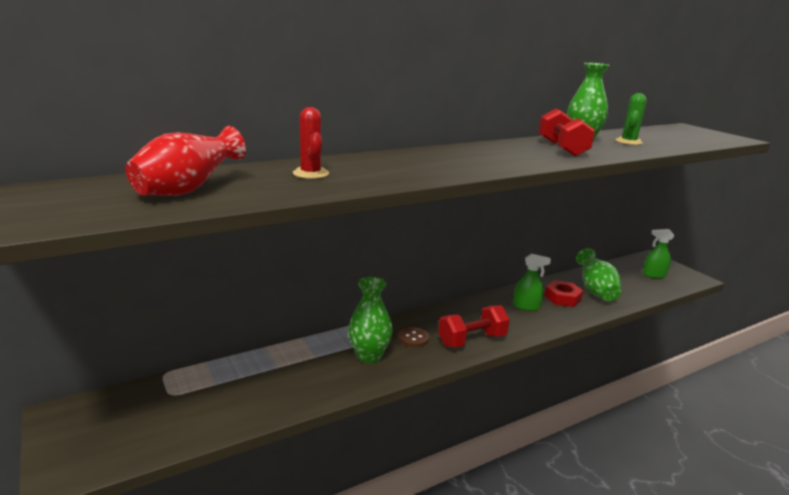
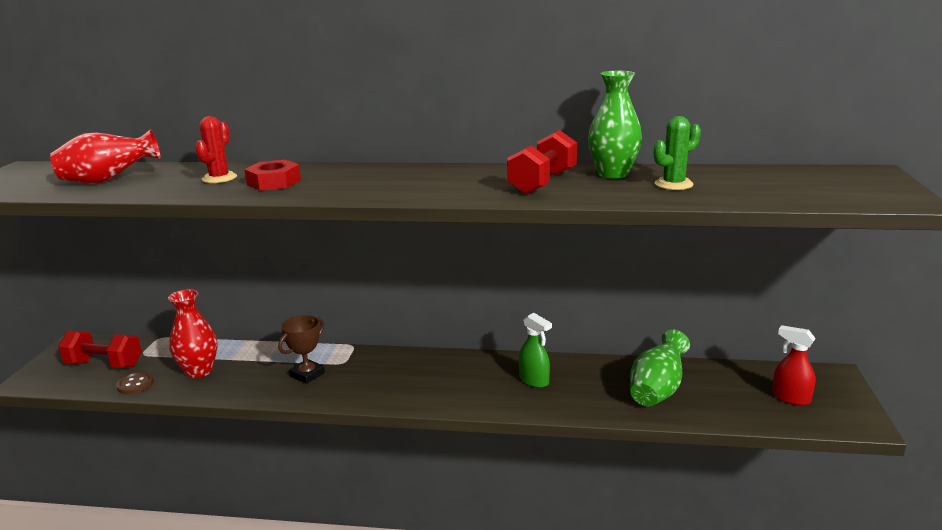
camera: 40 degrees right, 0 degrees up
(264, 388) = (199, 371): none -> red vase
(369, 356) = (307, 374): green vase -> brown trophy
(413, 338) = (367, 373): brown button -> brown button (135, 384)
(472, 340) = (417, 393): red dumbbell -> red dumbbell (104, 364)
(562, 298) = (596, 385): red nut -> red nut (274, 182)
(654, 275) = (790, 398): green spray bottle -> red spray bottle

__________

Please retype exactly, and only, the lines starting at the one that contains "(562, 298) = (596, 385): red" and ending with the last line of the material.

(562, 298) = (596, 385): red nut -> red nut (274, 182)
(654, 275) = (790, 398): green spray bottle -> red spray bottle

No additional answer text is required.